Change detection data
[Start of section]

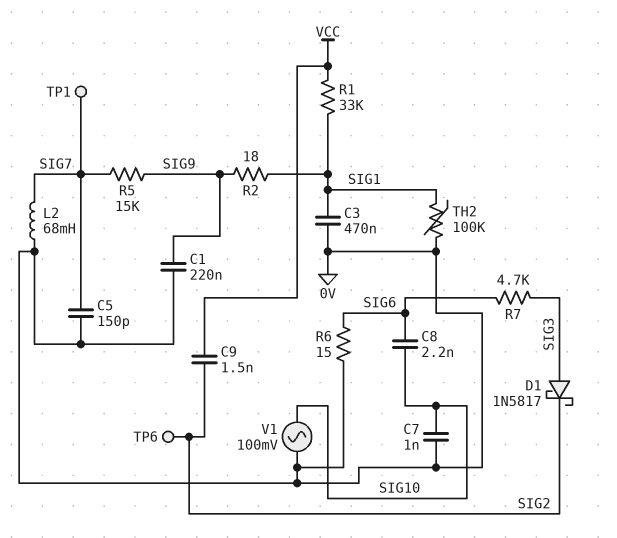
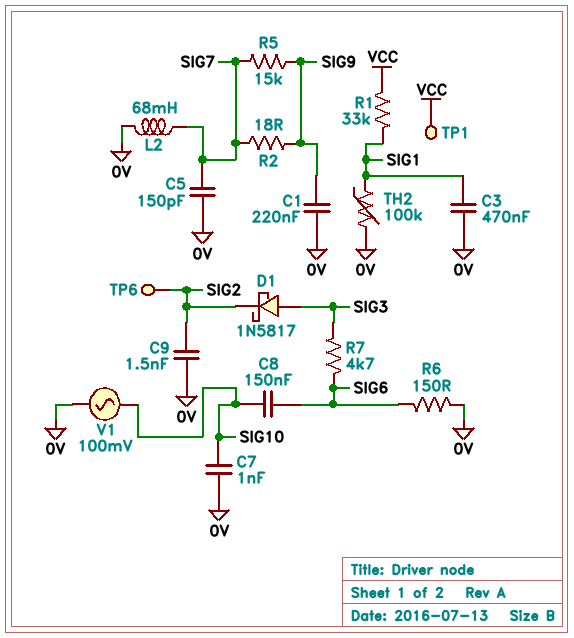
C8: 2.2nF (SIG6, SIG10) -> 150nF (SIG6, SIG10)
C9: 1.5nF (SIG2, VCC) -> 1.5nF (0V, SIG2)
R2: 18 (SIG1, SIG9) -> 18 (SIG7, SIG9)
R6: 15 (0V, SIG6) -> 150 (0V, SIG6)
TP1: test point (SIG7) -> test point (VCC)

[End of section]

Without any of the pictures, set the entries down again exactly as written.

OUTPUT
C8: 2.2nF (SIG6, SIG10) -> 150nF (SIG6, SIG10)
C9: 1.5nF (SIG2, VCC) -> 1.5nF (0V, SIG2)
R2: 18 (SIG1, SIG9) -> 18 (SIG7, SIG9)
R6: 15 (0V, SIG6) -> 150 (0V, SIG6)
TP1: test point (SIG7) -> test point (VCC)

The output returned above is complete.